[Start of Attachment]
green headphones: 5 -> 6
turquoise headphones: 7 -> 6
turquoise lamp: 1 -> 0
[End of Attachment]
[Start of Attachment]
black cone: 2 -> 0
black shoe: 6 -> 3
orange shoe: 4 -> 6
[End of Attachment]
→ **Task to complete**:
Looking at the data above, report how many of its lines include the word "headphones". The number alone is the answer.

→ **Answer to the problem**:
2